**To do:**
Your answer must be one number: the count of lines below that hold the word "white".

[Coordinate-based object records]

'''

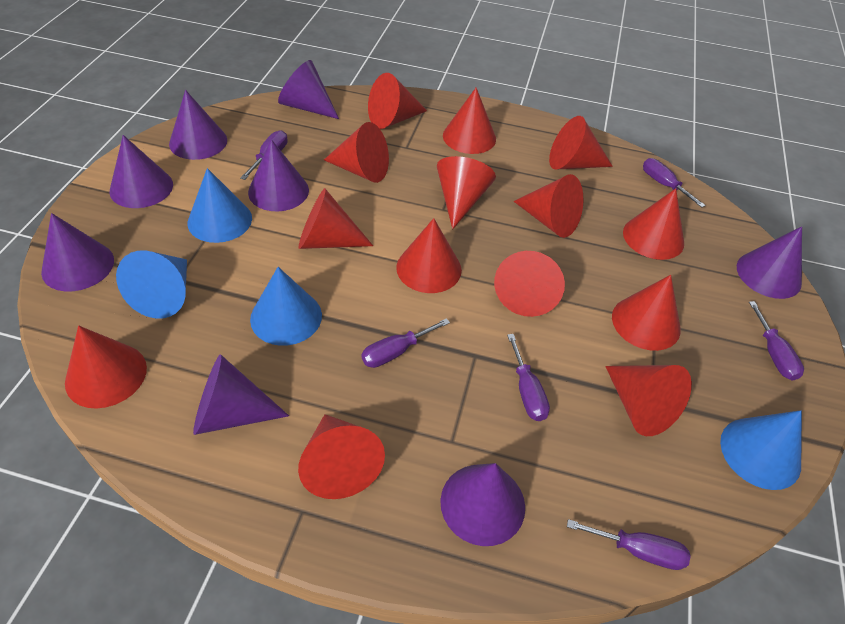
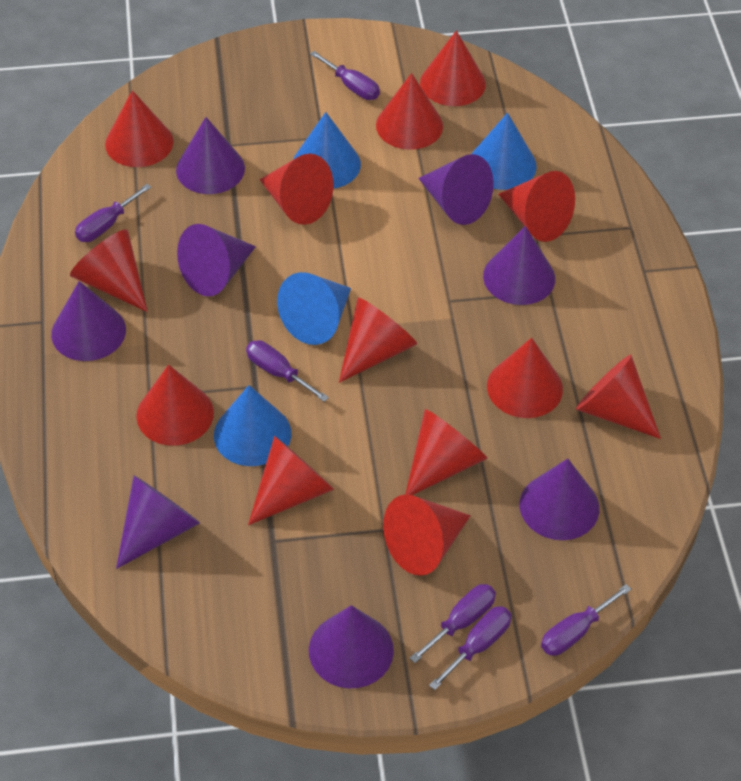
red cone: 14 -> 13

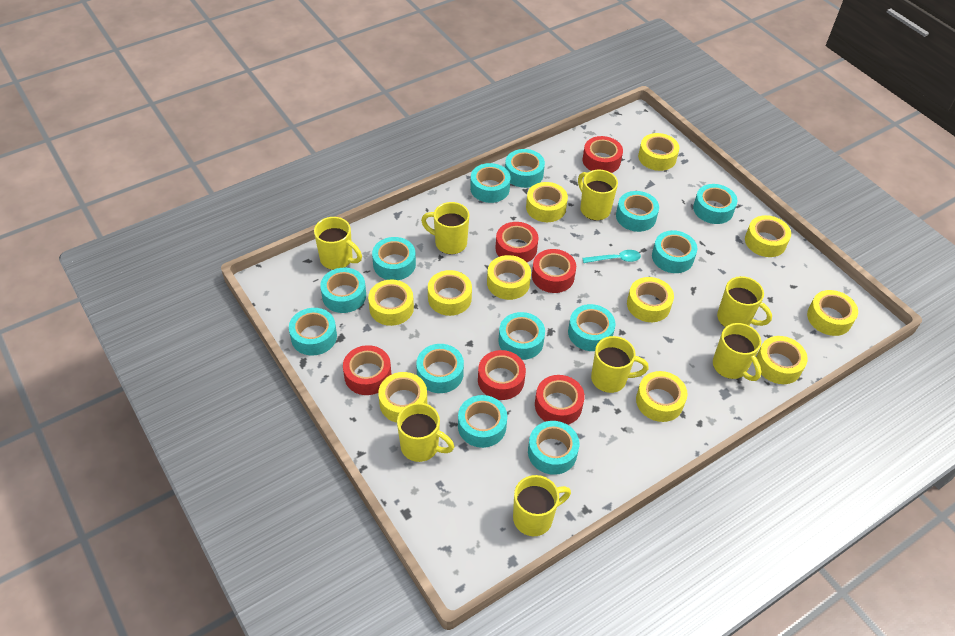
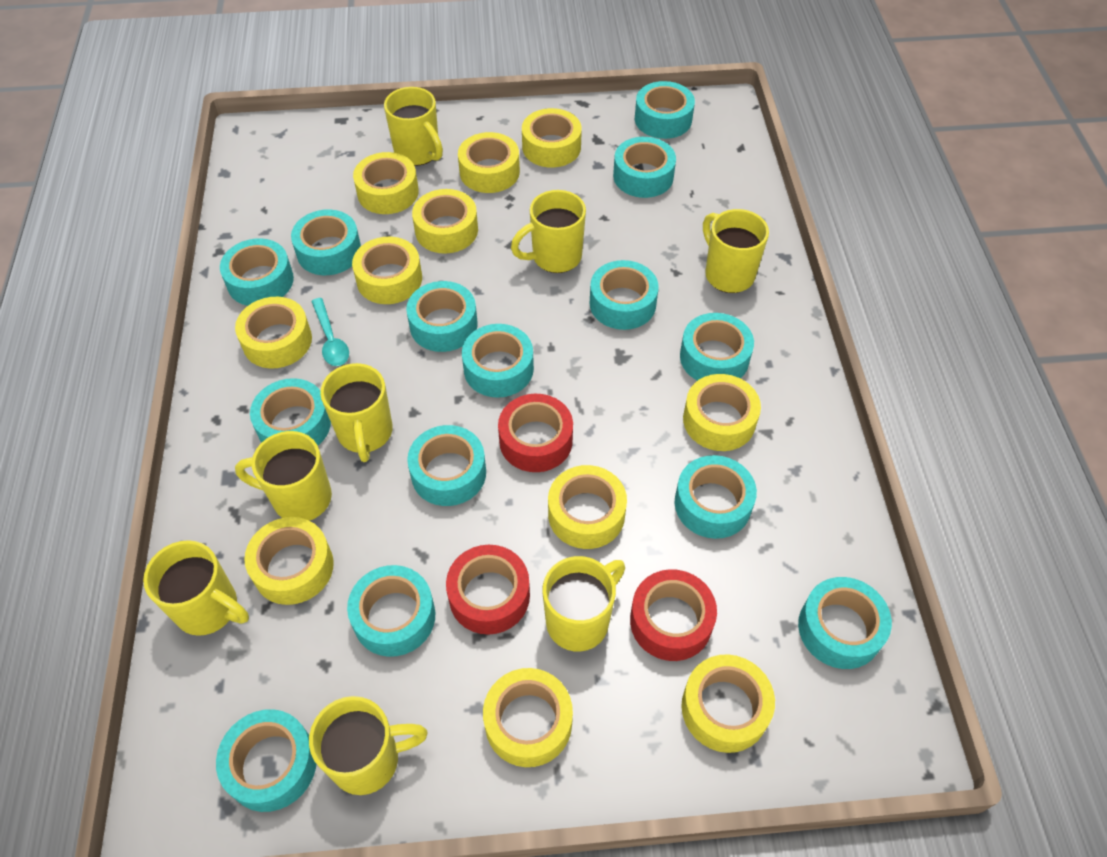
red tape: 6 -> 3
turquoise tape: 13 -> 14

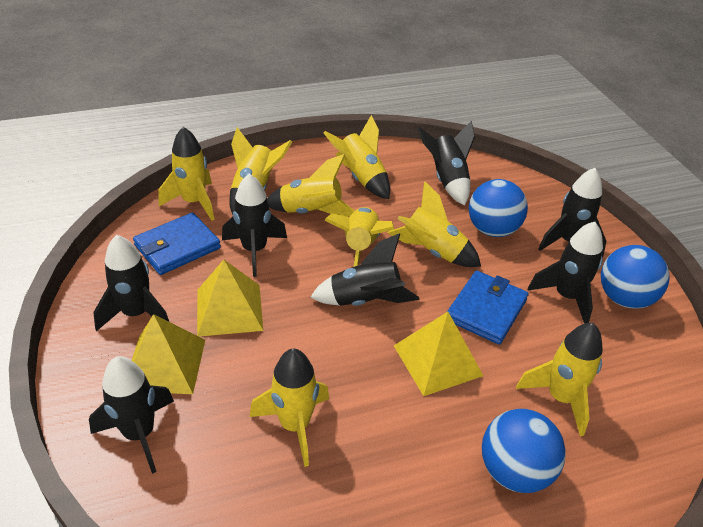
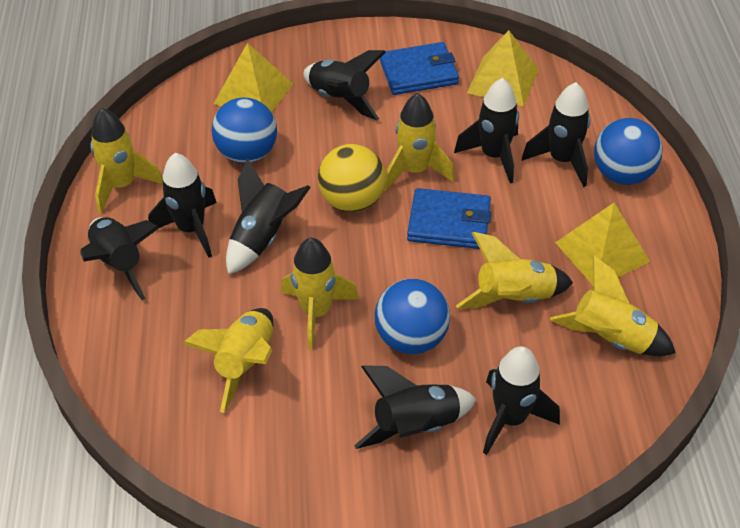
black rocket: 7 -> 8
yellow ball: 0 -> 1
yellow rocket: 8 -> 6

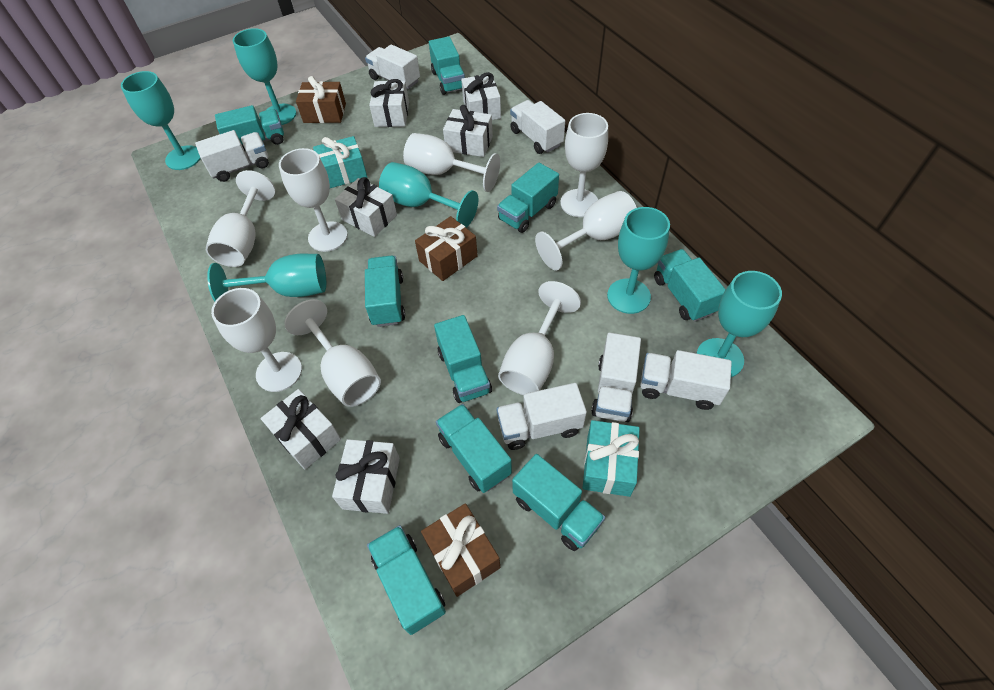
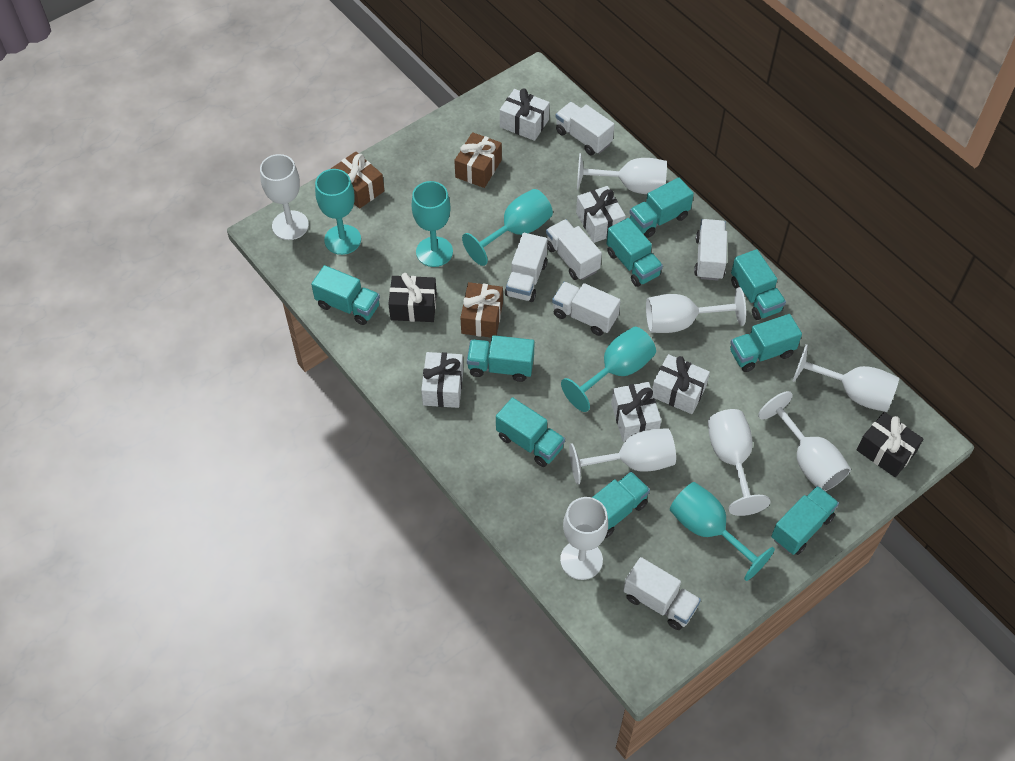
black gift: 0 -> 2
turquoise gift: 2 -> 0
turquoise goblet: 6 -> 5
white gift: 6 -> 5

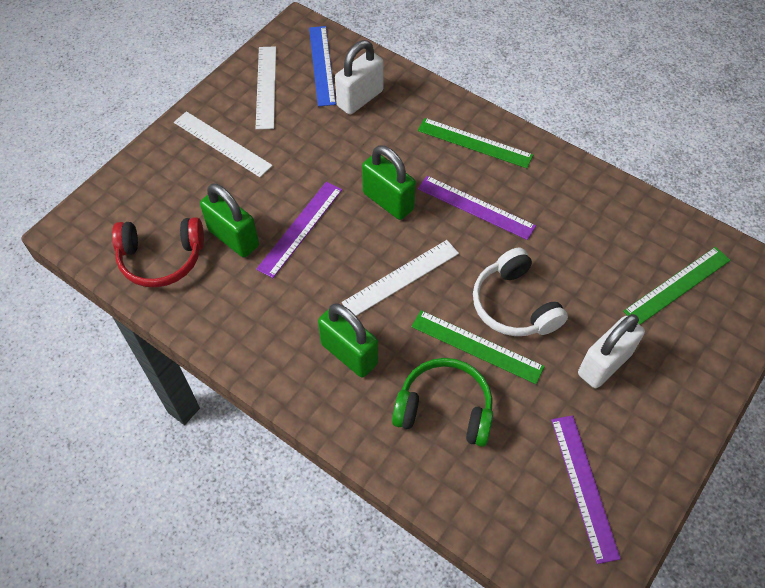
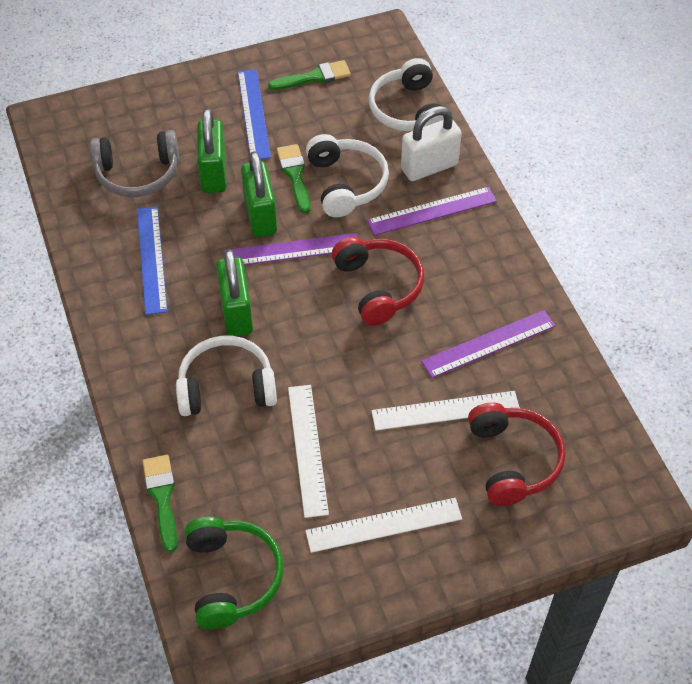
blue ruler: 1 -> 2
green brush: 0 -> 3
green ruler: 3 -> 0
grey headphones: 0 -> 1
red headphones: 1 -> 2
white headphones: 1 -> 3
white padlock: 2 -> 1

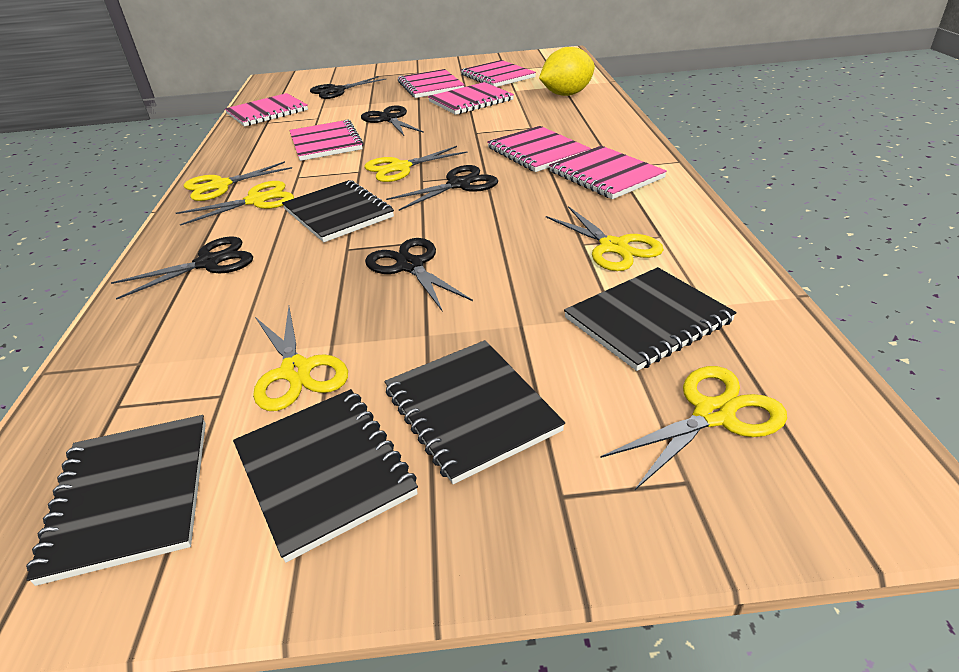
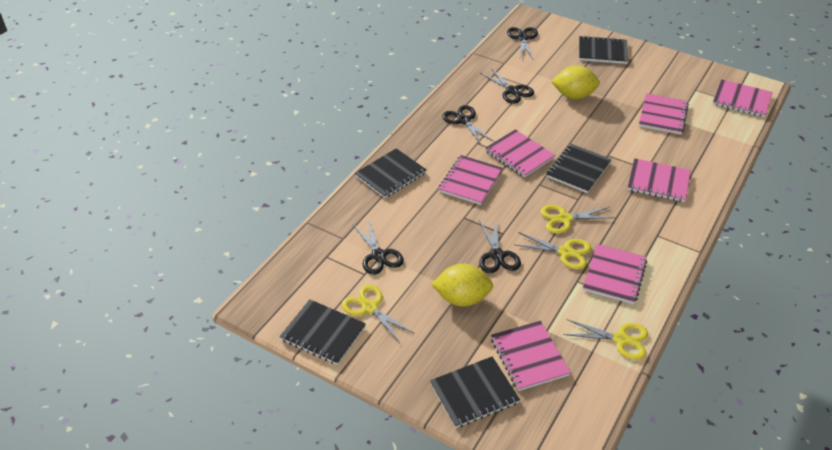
yellow lemon: 1 -> 2
yellow scissors: 6 -> 4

'''

**Written answer:**
3